** Extracted data **

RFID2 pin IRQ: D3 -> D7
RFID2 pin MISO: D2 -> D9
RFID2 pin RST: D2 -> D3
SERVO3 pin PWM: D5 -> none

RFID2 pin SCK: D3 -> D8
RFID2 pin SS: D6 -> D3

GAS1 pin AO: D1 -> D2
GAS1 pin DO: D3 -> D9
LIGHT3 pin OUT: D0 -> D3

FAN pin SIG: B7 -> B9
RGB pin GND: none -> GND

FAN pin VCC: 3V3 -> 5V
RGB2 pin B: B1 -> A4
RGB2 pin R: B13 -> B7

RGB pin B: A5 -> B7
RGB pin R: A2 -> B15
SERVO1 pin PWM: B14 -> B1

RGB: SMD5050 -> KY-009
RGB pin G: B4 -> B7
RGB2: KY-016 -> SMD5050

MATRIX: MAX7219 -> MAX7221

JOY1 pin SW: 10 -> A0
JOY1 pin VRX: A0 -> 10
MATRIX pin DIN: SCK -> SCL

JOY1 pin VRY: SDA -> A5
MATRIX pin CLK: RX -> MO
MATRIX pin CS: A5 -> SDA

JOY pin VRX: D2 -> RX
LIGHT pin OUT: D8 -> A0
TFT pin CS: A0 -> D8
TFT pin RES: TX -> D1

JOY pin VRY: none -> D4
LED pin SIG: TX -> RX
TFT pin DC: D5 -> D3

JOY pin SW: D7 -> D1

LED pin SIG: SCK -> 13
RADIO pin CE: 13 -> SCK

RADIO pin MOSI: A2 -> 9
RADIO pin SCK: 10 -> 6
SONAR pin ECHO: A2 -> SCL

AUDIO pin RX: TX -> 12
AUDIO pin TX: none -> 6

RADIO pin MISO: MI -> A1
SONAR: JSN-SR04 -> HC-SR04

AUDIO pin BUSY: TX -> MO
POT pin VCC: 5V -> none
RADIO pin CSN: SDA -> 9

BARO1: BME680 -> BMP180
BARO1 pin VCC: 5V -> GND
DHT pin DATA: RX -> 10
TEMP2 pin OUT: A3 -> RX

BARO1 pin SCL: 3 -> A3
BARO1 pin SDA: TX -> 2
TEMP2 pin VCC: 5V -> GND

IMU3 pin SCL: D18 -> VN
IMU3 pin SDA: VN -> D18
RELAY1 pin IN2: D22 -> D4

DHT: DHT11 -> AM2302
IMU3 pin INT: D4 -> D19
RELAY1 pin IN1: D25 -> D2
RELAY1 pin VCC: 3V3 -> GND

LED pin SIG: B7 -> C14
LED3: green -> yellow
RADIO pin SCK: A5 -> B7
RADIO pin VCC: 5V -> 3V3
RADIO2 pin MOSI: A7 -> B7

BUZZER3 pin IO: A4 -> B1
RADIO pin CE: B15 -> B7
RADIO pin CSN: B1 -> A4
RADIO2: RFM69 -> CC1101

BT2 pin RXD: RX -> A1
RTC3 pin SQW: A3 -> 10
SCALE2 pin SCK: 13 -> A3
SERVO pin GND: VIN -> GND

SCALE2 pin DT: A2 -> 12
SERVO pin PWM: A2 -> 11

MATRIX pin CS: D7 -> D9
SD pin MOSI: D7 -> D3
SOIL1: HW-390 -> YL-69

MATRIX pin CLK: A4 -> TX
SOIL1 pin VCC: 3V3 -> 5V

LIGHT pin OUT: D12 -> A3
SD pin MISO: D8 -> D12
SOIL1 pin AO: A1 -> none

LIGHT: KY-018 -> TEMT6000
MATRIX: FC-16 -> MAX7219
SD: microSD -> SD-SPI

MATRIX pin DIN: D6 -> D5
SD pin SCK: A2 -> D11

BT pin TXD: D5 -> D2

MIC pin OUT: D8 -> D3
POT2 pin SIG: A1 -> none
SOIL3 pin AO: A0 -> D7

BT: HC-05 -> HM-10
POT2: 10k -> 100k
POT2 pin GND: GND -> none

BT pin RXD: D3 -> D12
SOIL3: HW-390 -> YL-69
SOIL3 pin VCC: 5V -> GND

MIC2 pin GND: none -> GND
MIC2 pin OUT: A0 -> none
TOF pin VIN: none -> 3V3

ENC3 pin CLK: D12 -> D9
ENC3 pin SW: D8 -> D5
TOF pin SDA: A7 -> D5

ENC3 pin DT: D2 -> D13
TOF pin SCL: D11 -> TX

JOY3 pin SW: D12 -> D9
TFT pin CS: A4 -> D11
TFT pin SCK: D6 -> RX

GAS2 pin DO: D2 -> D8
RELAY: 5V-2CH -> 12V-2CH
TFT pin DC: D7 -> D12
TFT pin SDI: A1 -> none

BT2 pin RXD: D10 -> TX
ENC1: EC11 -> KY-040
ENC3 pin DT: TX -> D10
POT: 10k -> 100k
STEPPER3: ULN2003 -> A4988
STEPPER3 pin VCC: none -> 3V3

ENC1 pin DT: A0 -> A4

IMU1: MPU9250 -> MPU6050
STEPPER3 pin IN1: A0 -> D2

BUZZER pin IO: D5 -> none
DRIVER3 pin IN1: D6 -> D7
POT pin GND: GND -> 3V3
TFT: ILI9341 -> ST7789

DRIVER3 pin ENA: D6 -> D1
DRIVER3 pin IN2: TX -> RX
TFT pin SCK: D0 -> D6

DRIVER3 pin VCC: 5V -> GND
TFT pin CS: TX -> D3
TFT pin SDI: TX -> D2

** About this task **
Output only the lines running from the line with "DRIVER3 pin VCC: 5V -> GND" through the final line of the data, inclusive.

** Answer box **
DRIVER3 pin VCC: 5V -> GND
TFT pin CS: TX -> D3
TFT pin SDI: TX -> D2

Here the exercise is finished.